If a line in the data below includes the string "counterclockwise", please return a copy of it.

* _Material provided_:
========================================
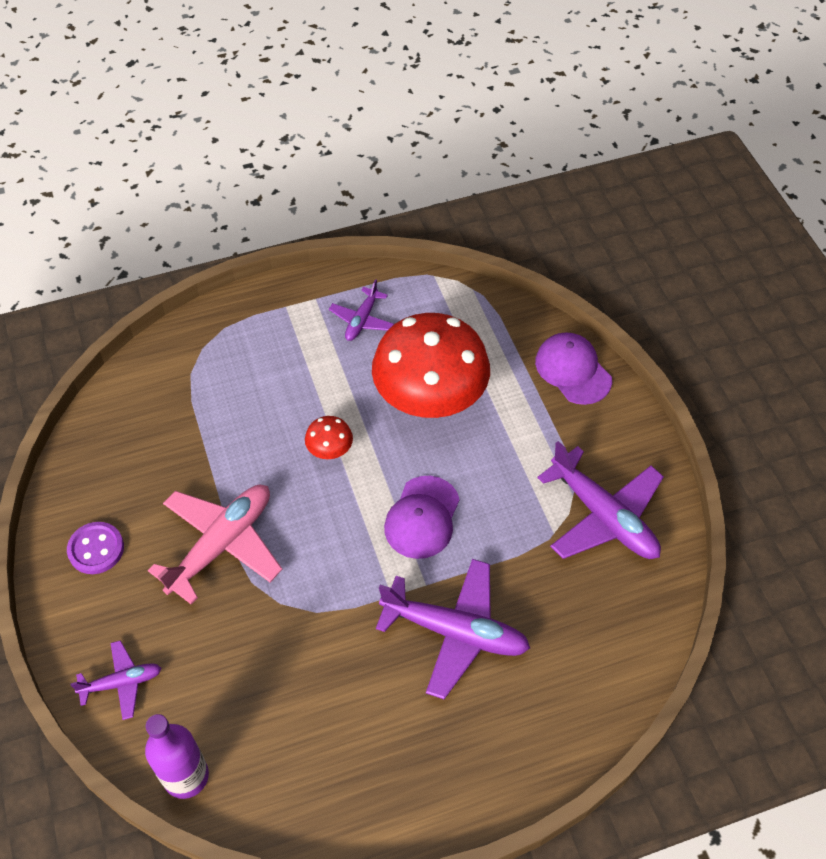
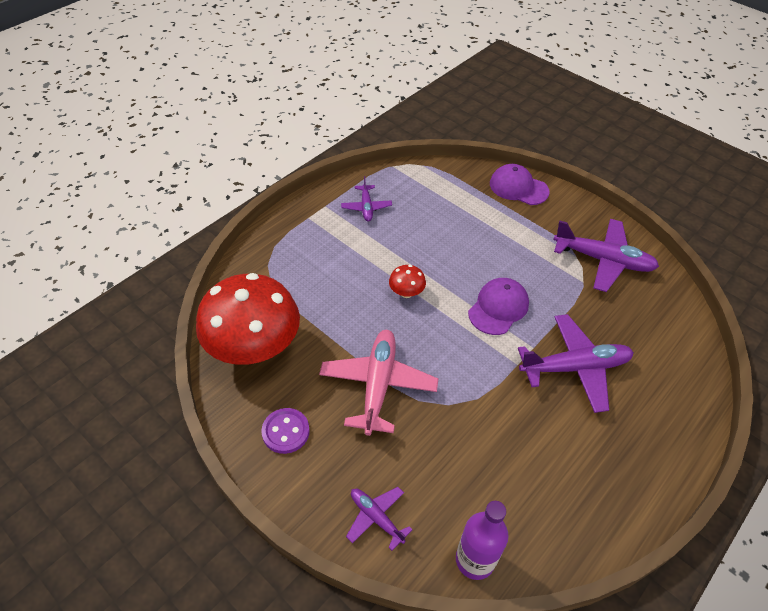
camera: 30 degrees left, 5 degrees down
(122, 682) = (376, 517): purple plane -> purple plane turned 90 degrees counterclockwise
(422, 517) = (498, 308): purple cap -> purple cap turned 135 degrees counterclockwise
(430, 399) = (447, 236): red mushroom -> red mushroom (254, 348)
========================================
* _Solution for this task_:
(122, 682) = (376, 517): purple plane -> purple plane turned 90 degrees counterclockwise
(422, 517) = (498, 308): purple cap -> purple cap turned 135 degrees counterclockwise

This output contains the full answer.